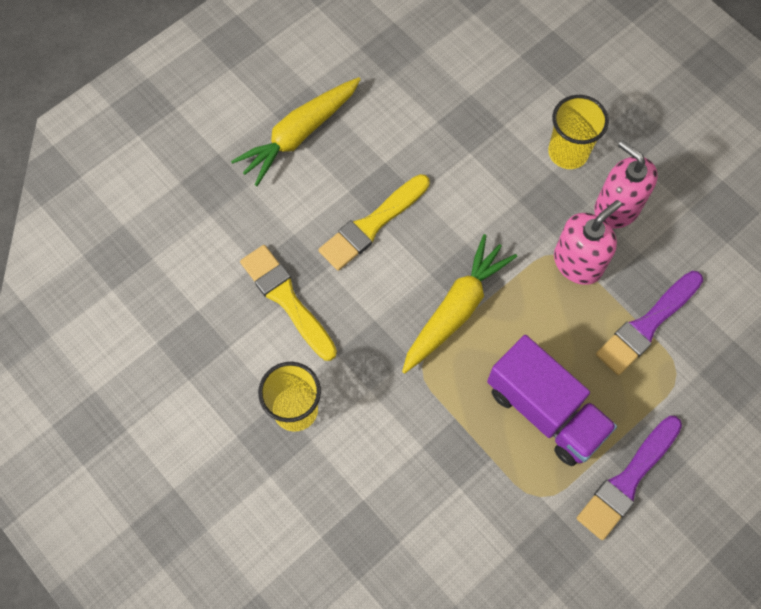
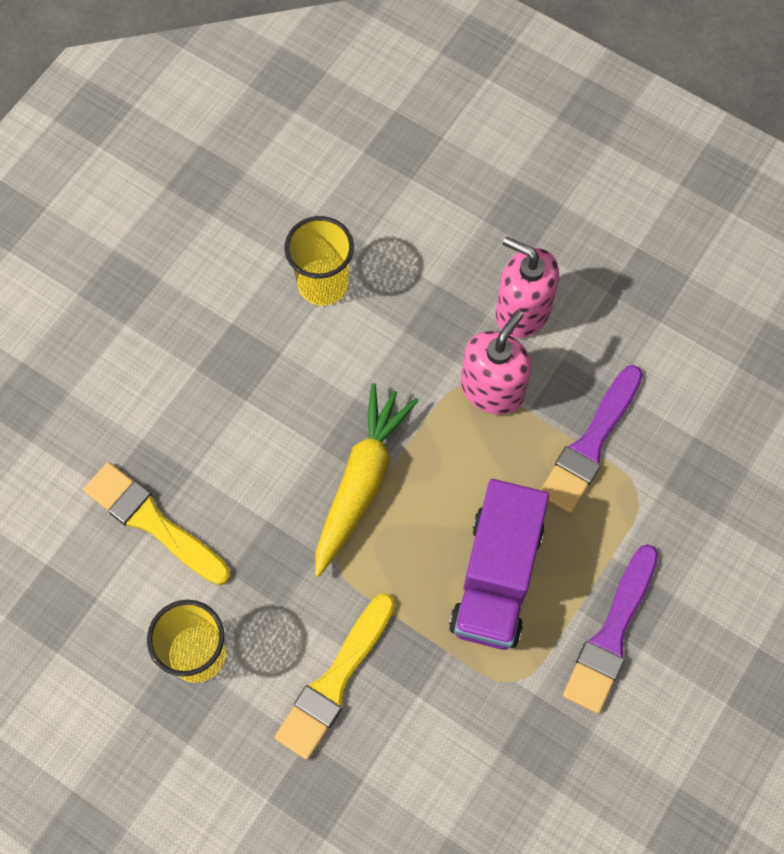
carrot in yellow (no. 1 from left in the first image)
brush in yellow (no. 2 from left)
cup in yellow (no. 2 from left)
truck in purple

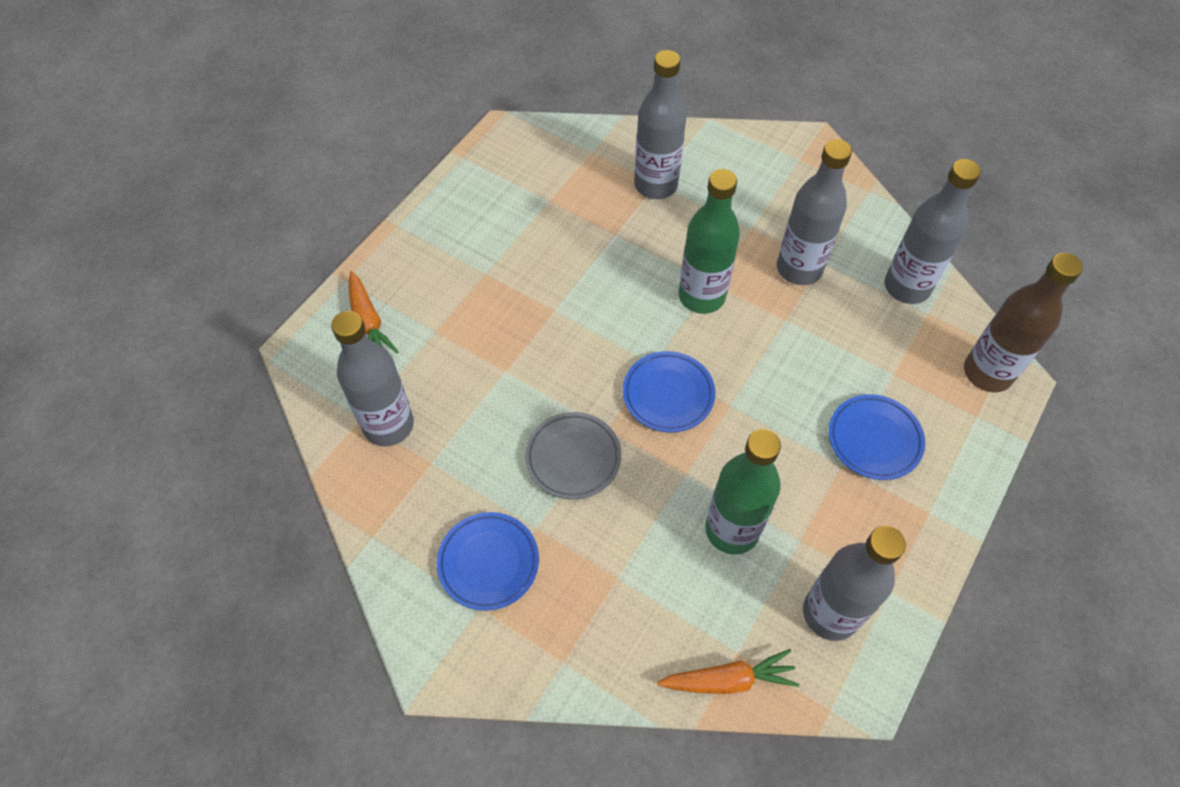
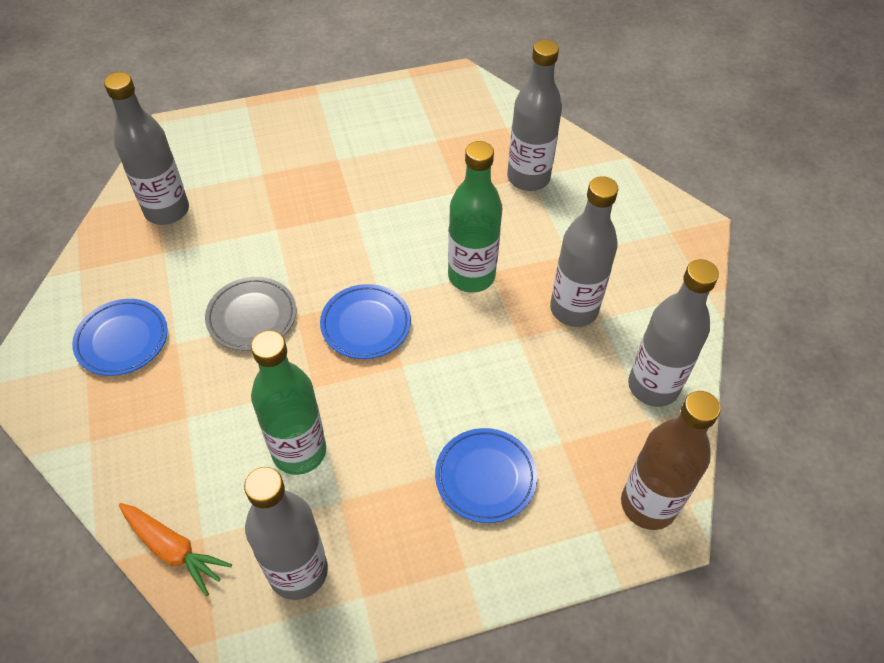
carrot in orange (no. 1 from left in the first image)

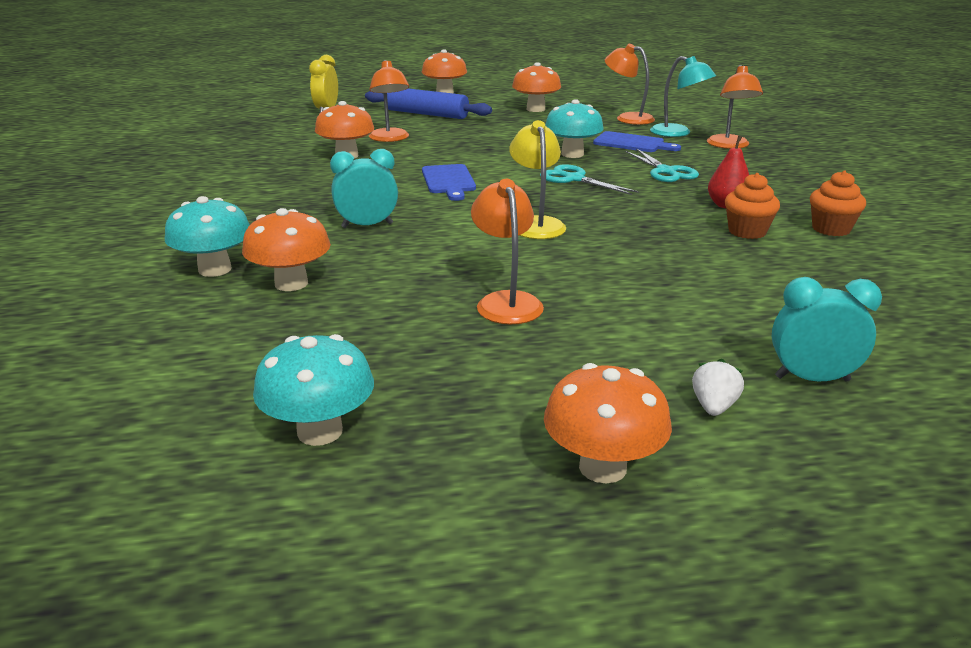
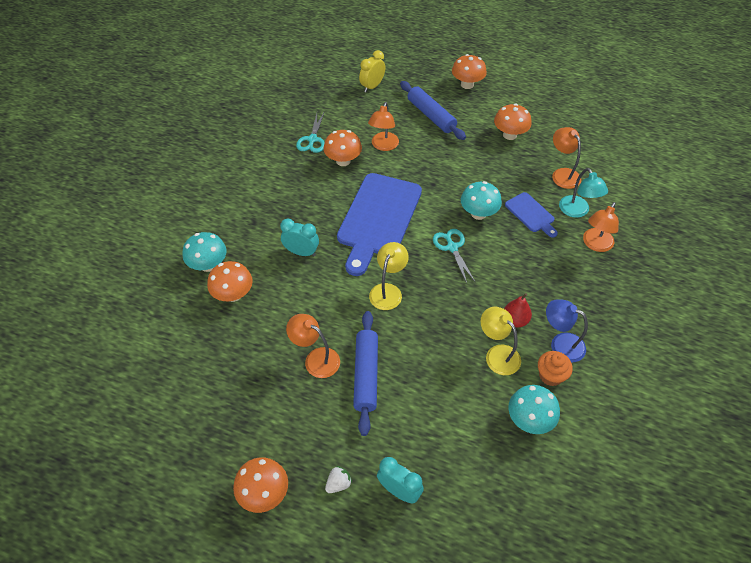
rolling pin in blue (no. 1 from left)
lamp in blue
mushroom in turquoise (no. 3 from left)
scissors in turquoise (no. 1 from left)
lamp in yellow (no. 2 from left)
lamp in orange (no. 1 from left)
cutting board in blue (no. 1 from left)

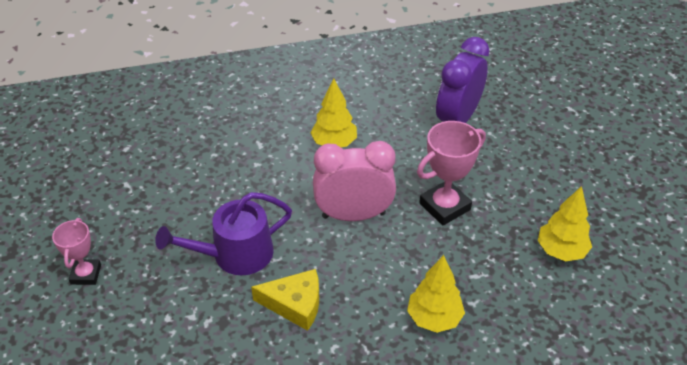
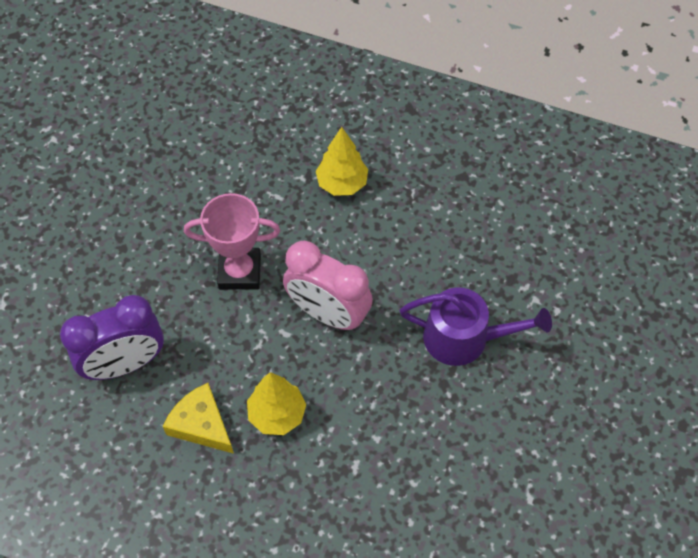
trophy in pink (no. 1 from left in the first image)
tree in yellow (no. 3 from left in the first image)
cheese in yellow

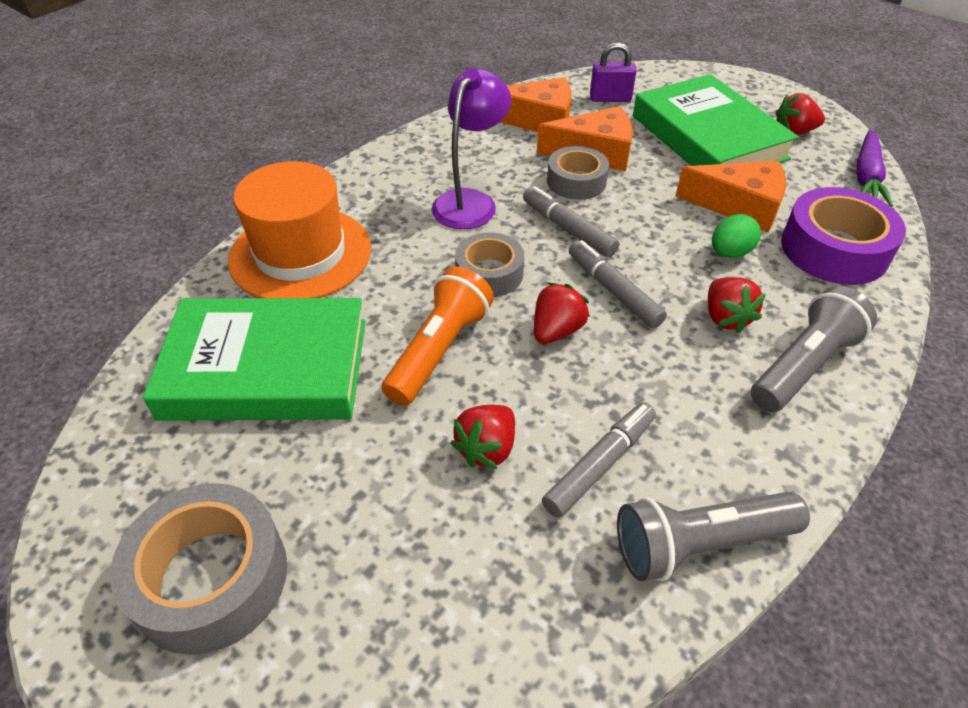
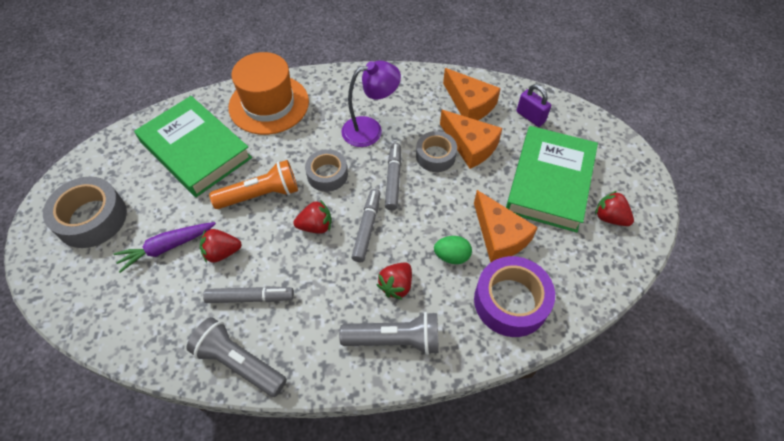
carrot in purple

# Exercise
Reproduce the full material exactly, excluding the pictures.

# Result below
carrot in yellow (no. 1 from left in the first image)
brush in yellow (no. 2 from left)
cup in yellow (no. 2 from left)
truck in purple

carrot in orange (no. 1 from left in the first image)

rolling pin in blue (no. 1 from left)
lamp in blue
mushroom in turquoise (no. 3 from left)
scissors in turquoise (no. 1 from left)
lamp in yellow (no. 2 from left)
lamp in orange (no. 1 from left)
cutting board in blue (no. 1 from left)

trophy in pink (no. 1 from left in the first image)
tree in yellow (no. 3 from left in the first image)
cheese in yellow

carrot in purple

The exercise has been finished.